◆ Records for this exercise
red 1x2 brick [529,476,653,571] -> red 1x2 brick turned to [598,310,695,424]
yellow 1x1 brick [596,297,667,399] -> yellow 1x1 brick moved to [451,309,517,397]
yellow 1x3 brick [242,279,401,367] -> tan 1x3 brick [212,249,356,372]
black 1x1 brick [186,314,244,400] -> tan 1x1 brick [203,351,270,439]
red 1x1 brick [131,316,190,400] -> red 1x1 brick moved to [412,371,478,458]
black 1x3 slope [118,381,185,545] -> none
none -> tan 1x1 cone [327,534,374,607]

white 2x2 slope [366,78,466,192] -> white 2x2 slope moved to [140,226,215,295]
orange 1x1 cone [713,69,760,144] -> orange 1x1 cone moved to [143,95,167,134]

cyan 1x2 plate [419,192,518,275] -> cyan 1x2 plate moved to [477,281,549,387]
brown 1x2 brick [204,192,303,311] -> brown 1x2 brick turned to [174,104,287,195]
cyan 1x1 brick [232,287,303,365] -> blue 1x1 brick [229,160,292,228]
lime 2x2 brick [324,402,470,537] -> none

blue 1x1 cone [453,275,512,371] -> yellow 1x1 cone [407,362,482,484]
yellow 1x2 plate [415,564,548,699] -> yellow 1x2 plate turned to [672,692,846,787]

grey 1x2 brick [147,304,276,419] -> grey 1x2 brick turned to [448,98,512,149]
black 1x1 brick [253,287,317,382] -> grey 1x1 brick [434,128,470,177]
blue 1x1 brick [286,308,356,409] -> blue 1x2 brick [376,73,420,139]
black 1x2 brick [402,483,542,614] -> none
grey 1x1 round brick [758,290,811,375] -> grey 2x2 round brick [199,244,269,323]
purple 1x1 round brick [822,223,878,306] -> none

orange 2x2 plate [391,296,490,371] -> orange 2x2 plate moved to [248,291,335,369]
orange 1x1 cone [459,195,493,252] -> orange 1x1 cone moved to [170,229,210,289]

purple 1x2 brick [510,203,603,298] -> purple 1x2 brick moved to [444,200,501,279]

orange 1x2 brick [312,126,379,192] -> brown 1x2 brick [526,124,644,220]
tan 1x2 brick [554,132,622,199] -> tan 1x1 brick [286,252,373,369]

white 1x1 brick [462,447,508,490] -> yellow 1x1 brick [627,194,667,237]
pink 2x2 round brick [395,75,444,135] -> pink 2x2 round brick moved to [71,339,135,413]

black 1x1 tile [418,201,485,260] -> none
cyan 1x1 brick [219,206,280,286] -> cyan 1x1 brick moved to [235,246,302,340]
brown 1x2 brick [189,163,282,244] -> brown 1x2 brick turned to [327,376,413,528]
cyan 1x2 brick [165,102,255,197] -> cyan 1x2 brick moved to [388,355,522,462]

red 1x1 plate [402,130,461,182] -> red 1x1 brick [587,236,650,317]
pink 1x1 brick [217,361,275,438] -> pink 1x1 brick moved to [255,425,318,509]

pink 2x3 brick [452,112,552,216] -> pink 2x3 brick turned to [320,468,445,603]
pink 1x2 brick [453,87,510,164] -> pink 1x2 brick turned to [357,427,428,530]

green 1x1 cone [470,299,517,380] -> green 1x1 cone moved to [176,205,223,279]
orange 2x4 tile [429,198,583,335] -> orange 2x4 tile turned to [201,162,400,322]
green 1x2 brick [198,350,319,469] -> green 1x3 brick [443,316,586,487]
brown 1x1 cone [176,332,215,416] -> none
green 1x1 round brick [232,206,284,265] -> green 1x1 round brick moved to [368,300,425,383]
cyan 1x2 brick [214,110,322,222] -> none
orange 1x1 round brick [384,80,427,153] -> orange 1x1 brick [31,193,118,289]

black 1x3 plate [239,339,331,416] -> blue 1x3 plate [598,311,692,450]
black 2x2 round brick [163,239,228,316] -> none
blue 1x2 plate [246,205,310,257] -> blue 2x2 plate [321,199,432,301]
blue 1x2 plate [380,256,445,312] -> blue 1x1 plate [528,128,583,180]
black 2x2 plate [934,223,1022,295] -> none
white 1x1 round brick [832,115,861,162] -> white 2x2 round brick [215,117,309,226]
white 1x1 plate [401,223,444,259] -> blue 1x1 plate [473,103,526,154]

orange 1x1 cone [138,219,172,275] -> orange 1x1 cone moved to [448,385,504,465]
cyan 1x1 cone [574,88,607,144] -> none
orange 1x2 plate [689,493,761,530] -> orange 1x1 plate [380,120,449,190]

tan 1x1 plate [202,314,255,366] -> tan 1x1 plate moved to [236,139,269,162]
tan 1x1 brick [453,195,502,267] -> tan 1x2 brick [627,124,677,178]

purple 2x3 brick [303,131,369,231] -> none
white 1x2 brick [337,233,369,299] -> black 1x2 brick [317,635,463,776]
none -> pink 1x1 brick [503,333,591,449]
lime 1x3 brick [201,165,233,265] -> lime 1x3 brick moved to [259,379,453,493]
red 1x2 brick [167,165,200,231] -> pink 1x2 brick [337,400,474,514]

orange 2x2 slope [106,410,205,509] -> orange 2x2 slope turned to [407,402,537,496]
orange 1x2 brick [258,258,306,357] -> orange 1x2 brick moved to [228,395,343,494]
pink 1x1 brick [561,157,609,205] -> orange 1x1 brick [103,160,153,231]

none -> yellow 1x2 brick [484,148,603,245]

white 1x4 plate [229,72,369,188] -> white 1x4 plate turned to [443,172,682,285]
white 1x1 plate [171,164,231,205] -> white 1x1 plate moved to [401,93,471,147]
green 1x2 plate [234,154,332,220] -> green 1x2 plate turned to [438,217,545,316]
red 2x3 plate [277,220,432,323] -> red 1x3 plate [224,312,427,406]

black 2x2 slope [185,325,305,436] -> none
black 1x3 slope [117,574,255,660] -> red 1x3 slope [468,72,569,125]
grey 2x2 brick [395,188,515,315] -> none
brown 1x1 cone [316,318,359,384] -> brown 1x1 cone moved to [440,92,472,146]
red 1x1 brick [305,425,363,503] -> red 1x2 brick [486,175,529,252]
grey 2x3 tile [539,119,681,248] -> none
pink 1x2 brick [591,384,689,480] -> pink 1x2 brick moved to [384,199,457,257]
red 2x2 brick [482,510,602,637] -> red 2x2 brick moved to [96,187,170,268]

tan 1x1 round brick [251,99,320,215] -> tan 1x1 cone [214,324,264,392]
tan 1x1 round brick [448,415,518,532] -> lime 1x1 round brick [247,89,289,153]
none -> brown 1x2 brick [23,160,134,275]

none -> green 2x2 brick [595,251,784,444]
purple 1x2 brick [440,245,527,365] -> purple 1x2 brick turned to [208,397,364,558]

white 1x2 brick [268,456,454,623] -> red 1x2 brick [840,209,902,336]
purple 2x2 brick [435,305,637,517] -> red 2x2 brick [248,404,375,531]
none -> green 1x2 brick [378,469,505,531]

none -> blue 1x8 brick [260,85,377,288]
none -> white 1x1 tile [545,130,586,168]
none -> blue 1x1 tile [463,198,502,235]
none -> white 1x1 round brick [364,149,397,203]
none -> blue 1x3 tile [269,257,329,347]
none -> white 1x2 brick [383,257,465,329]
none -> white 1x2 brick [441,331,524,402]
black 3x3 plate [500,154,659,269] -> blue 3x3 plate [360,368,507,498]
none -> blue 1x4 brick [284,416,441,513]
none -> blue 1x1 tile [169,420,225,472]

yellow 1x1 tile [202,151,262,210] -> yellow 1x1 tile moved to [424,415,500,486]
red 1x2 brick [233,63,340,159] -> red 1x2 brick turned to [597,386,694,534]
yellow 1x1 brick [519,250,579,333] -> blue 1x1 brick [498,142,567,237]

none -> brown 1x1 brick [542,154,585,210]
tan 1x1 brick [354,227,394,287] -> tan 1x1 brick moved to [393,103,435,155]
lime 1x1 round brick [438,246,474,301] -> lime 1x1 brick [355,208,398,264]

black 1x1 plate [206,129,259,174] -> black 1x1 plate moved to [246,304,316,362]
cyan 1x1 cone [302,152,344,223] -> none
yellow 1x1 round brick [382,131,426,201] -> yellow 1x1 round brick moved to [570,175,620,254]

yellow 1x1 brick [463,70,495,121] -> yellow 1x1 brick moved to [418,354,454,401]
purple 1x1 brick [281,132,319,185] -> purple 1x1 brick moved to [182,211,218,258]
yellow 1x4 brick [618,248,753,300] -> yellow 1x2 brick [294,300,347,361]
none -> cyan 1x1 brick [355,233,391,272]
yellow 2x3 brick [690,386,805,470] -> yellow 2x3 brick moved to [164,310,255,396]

◆ About this exercise
Print again the lines of the entries above that fall between the line holding "none -> blue 1x8 brick [260,85,377,288]" and the line holding "none -> white 1x2 brick [441,331,524,402]", inclusive, exactly as they stand.

◆ Task response
none -> blue 1x8 brick [260,85,377,288]
none -> white 1x1 tile [545,130,586,168]
none -> blue 1x1 tile [463,198,502,235]
none -> white 1x1 round brick [364,149,397,203]
none -> blue 1x3 tile [269,257,329,347]
none -> white 1x2 brick [383,257,465,329]
none -> white 1x2 brick [441,331,524,402]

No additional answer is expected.